## About this task
Could the listing below be reproduced exactly, minus its pictures?

Information shown START

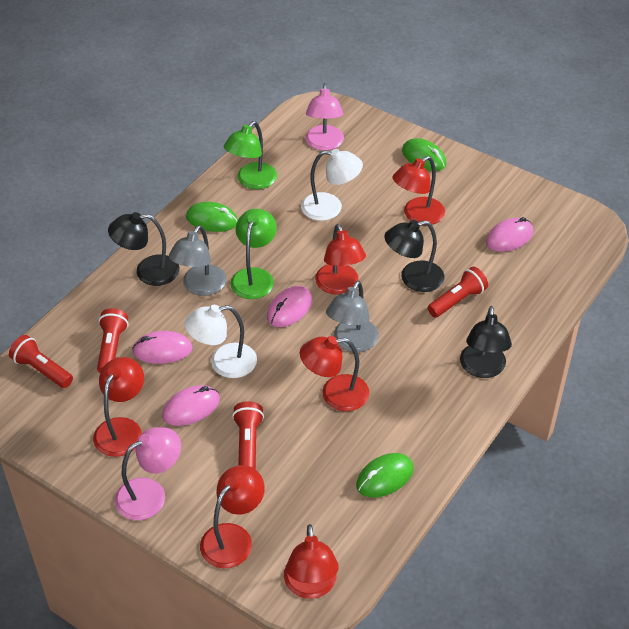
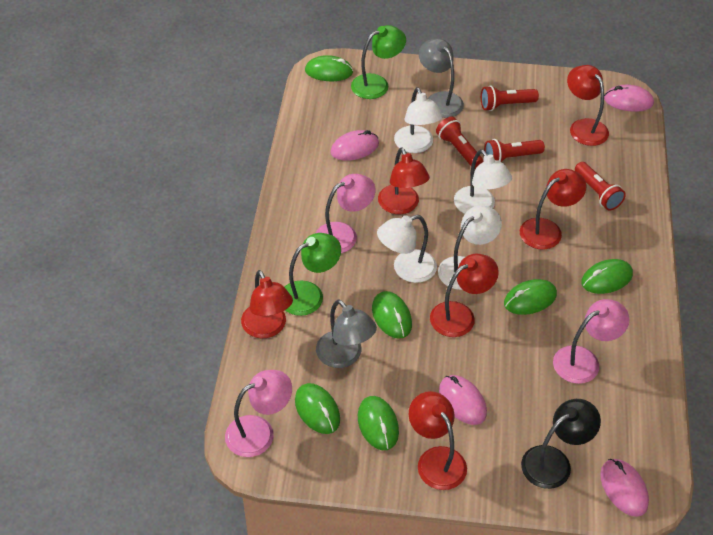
black lamp: 3 -> 1
green mouse: 3 -> 6
pink lamp: 2 -> 3
white lamp: 2 -> 4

Information shown END

## Answer for this exercise
black lamp: 3 -> 1
green mouse: 3 -> 6
pink lamp: 2 -> 3
white lamp: 2 -> 4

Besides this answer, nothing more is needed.